_Records from a dataset:_

....

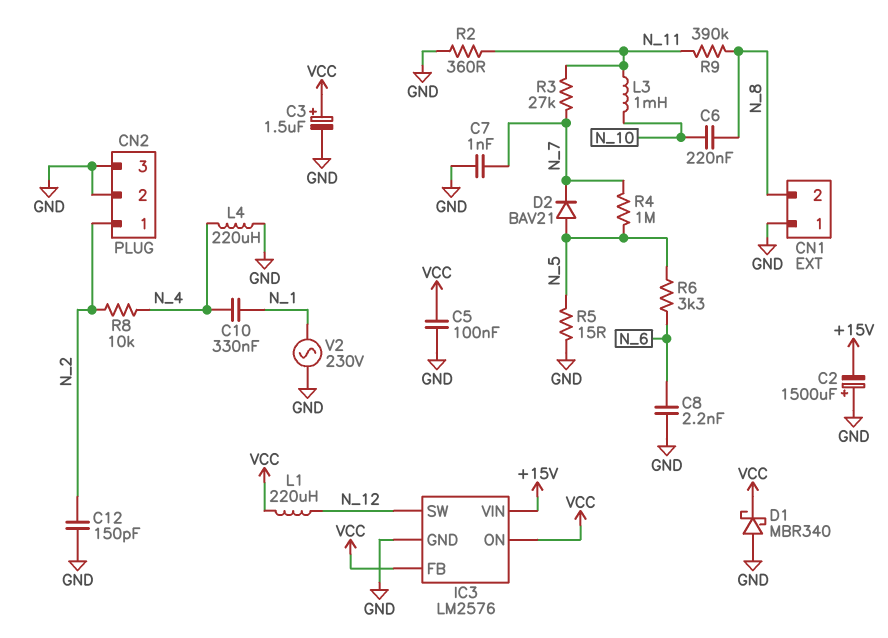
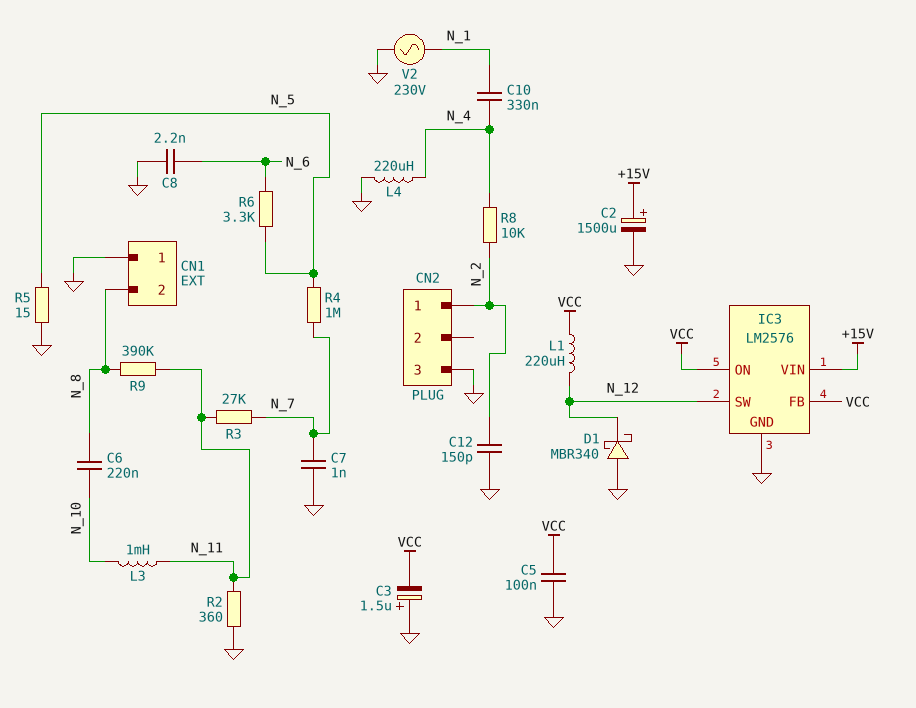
C2: 1500uF (plus GND, minus +15V) -> 1500uF (plus +15V, minus GND)
C3: 1.5uF (plus VCC, minus GND) -> 1.5uF (plus GND, minus VCC)
CN2 pin 2: GND -> none
D1: schottky MBR340 (A GND, K VCC) -> schottky MBR340 (A GND, K N_12)
D2: diode BAV21 (A N_5, K N_7) -> none

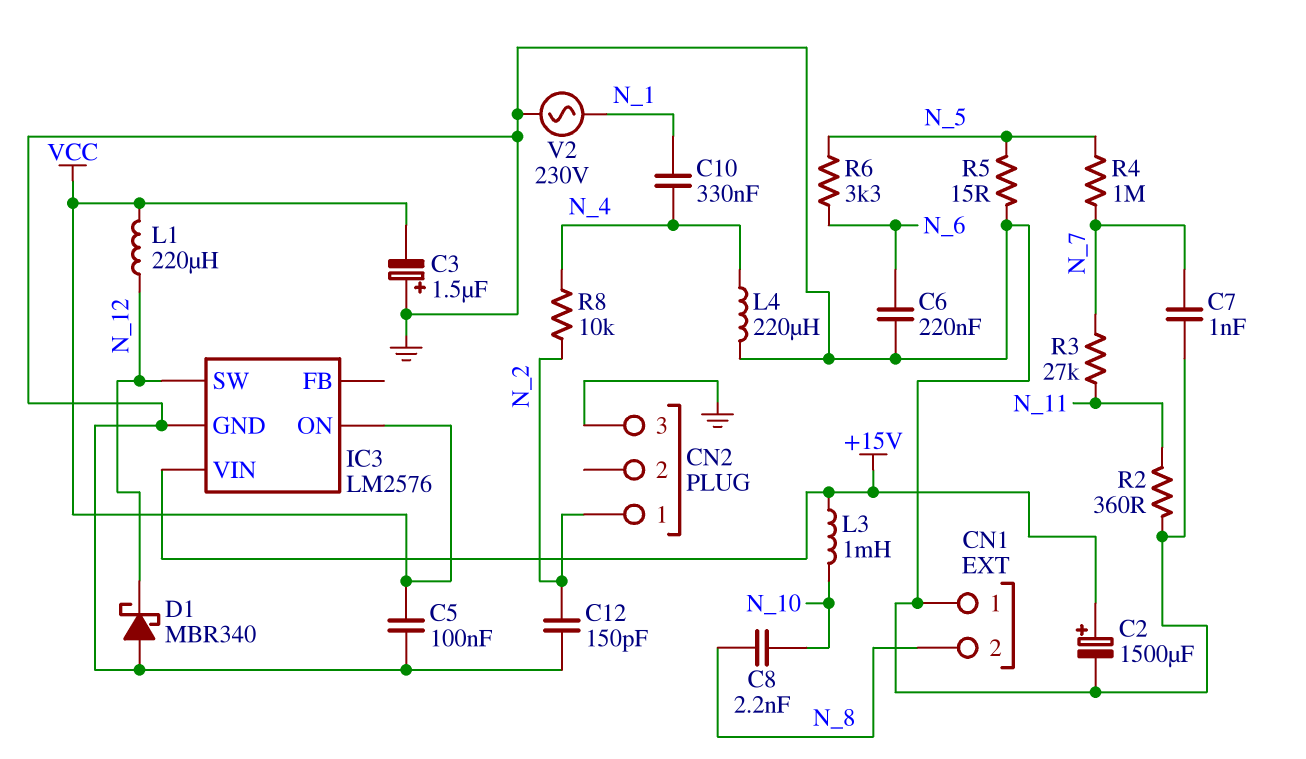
C6: 220nF (N_8, N_10) -> 220nF (GND, N_6)
C8: 2.2nF (GND, N_6) -> 2.2nF (N_8, N_10)
IC3 pin FB: VCC -> none
L3: 1mH (N_10, N_11) -> 1mH (+15V, N_10)
R9: 390k (N_8, N_11) -> none

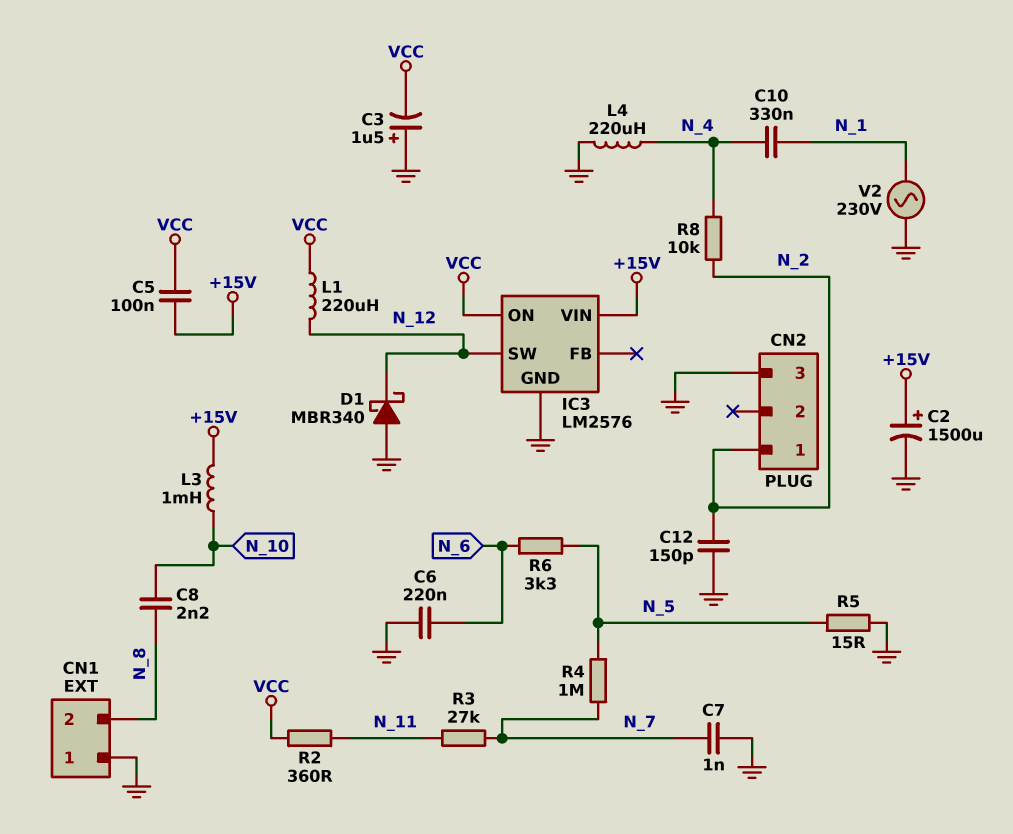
C5: 100nF (GND, VCC) -> 100nF (+15V, VCC)
R2: 360 (GND, N_11) -> 360 (N_11, VCC)

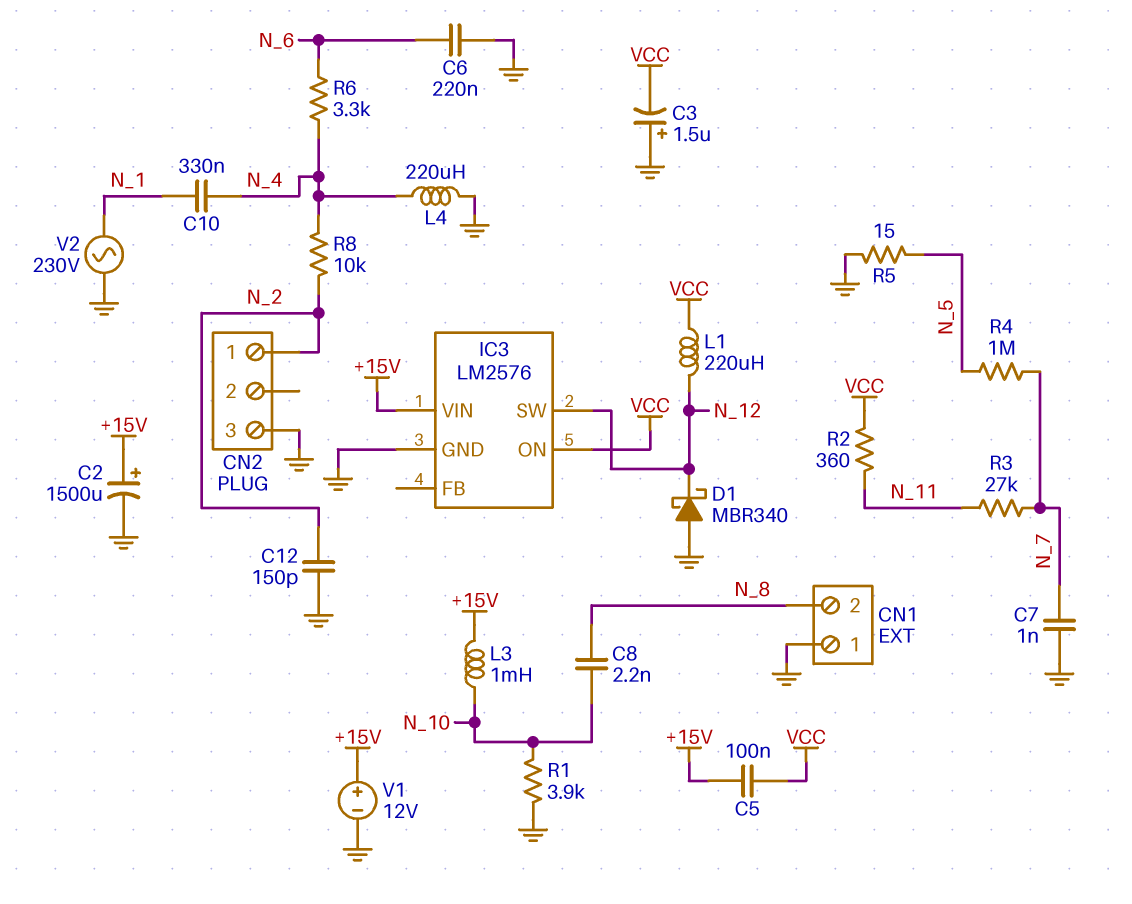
R1: none -> 3.9k (GND, N_10)
R6: 3.3k (N_5, N_6) -> 3.3k (N_4, N_6)
V1: none -> 12V (plus +15V, minus GND)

....

_WORK TO BE COMPLETED:_
Output each record precisely as it appears, and drop every picture.

_ANSWER SECTION:_
C2: 1500uF (plus GND, minus +15V) -> 1500uF (plus +15V, minus GND)
C3: 1.5uF (plus VCC, minus GND) -> 1.5uF (plus GND, minus VCC)
CN2 pin 2: GND -> none
D1: schottky MBR340 (A GND, K VCC) -> schottky MBR340 (A GND, K N_12)
D2: diode BAV21 (A N_5, K N_7) -> none

C6: 220nF (N_8, N_10) -> 220nF (GND, N_6)
C8: 2.2nF (GND, N_6) -> 2.2nF (N_8, N_10)
IC3 pin FB: VCC -> none
L3: 1mH (N_10, N_11) -> 1mH (+15V, N_10)
R9: 390k (N_8, N_11) -> none

C5: 100nF (GND, VCC) -> 100nF (+15V, VCC)
R2: 360 (GND, N_11) -> 360 (N_11, VCC)

R1: none -> 3.9k (GND, N_10)
R6: 3.3k (N_5, N_6) -> 3.3k (N_4, N_6)
V1: none -> 12V (plus +15V, minus GND)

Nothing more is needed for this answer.